The input
◇ ◇ ◇ ◇ ◇
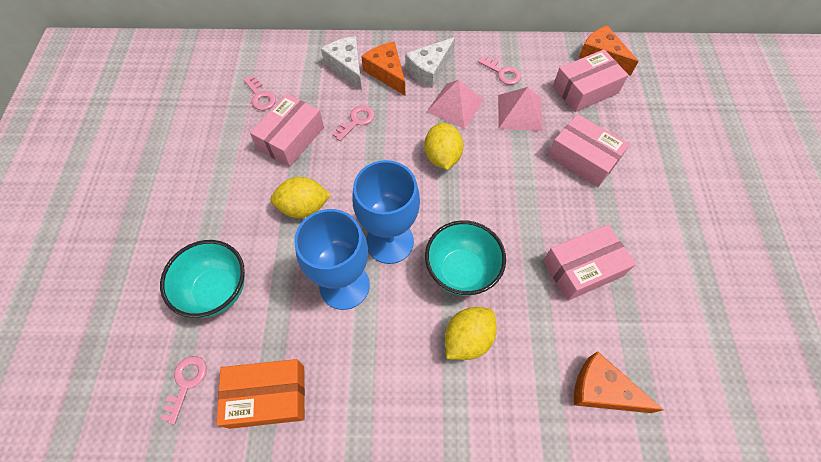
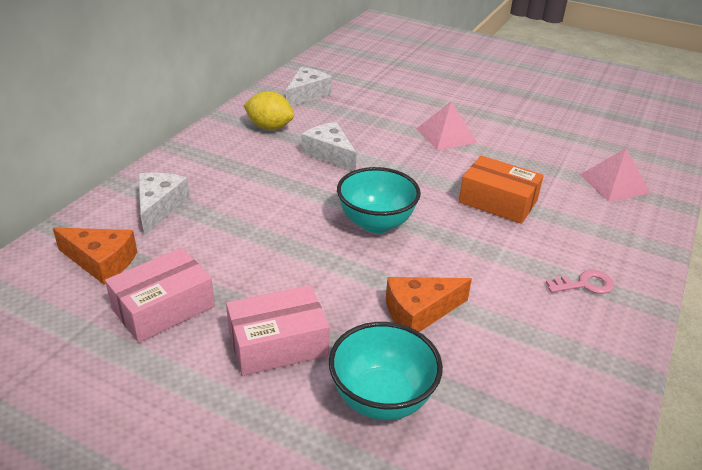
blue goblet: 2 -> 0
orange cheese: 3 -> 2
pink box: 4 -> 2
pink key: 4 -> 1
white cheese: 2 -> 3
yellow lemon: 3 -> 1

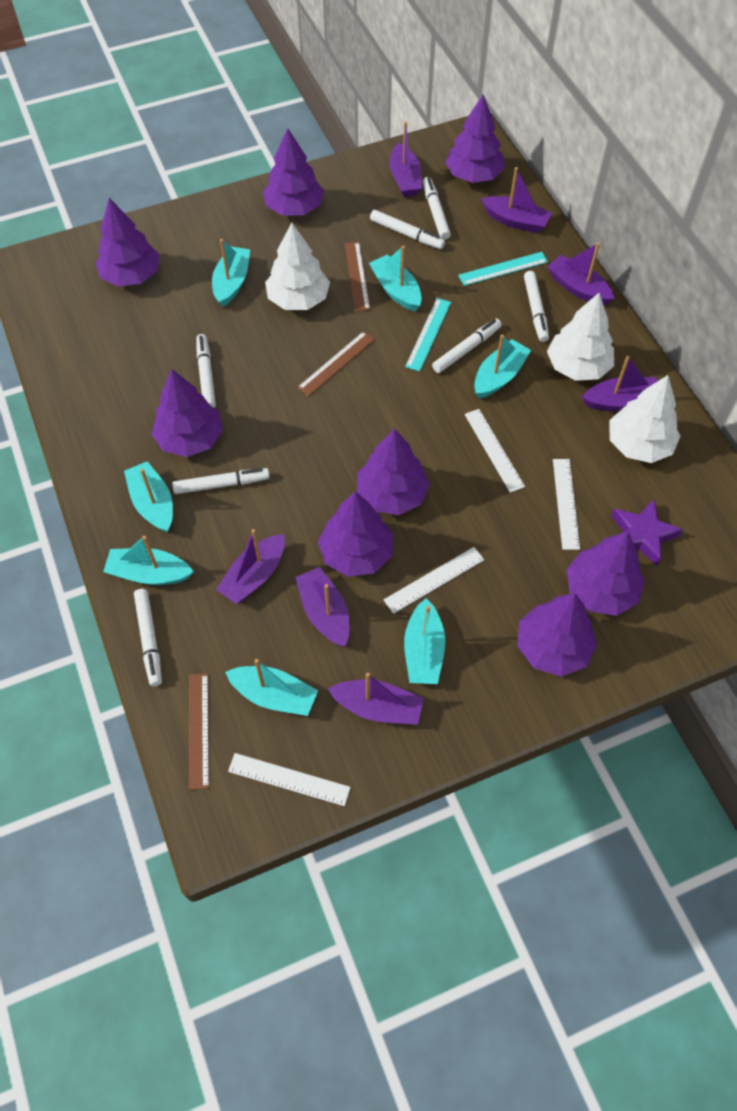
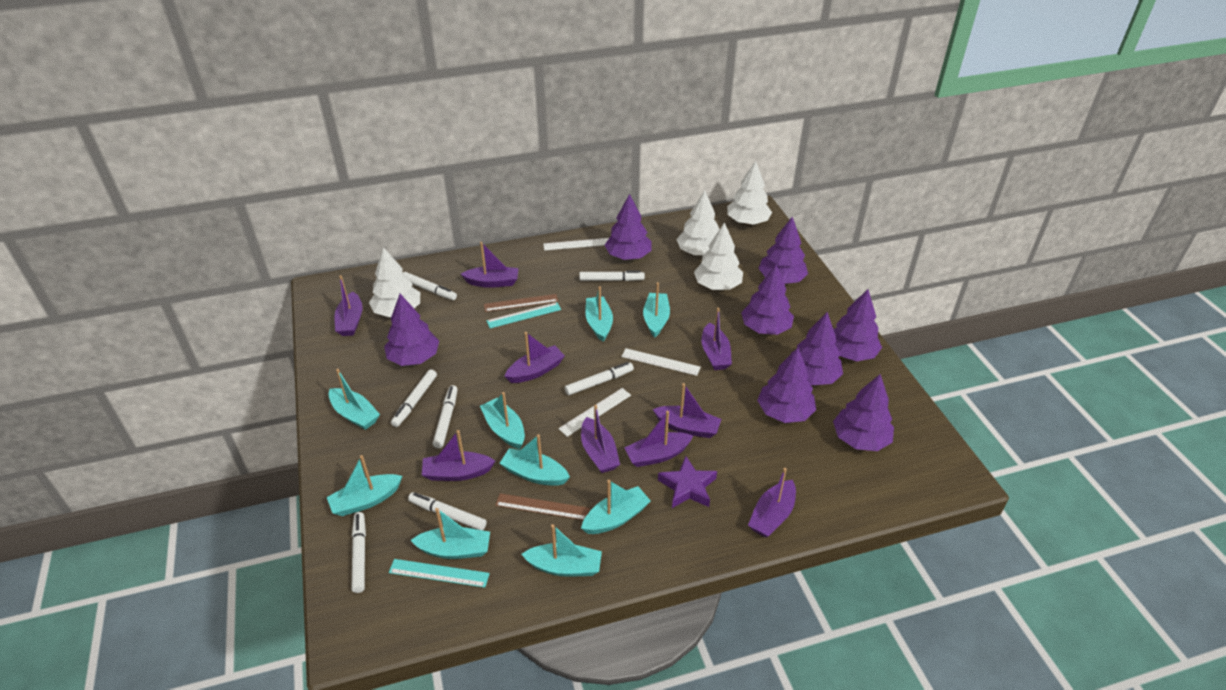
brown ruler: 3 -> 2
purple boat: 7 -> 9
turquoise boat: 7 -> 9
white ruler: 4 -> 3
white tree: 3 -> 4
◇ ◇ ◇ ◇ ◇
Show me each line of the listing above with "white" in it.

Written reply
white cheese: 2 -> 3
white ruler: 4 -> 3
white tree: 3 -> 4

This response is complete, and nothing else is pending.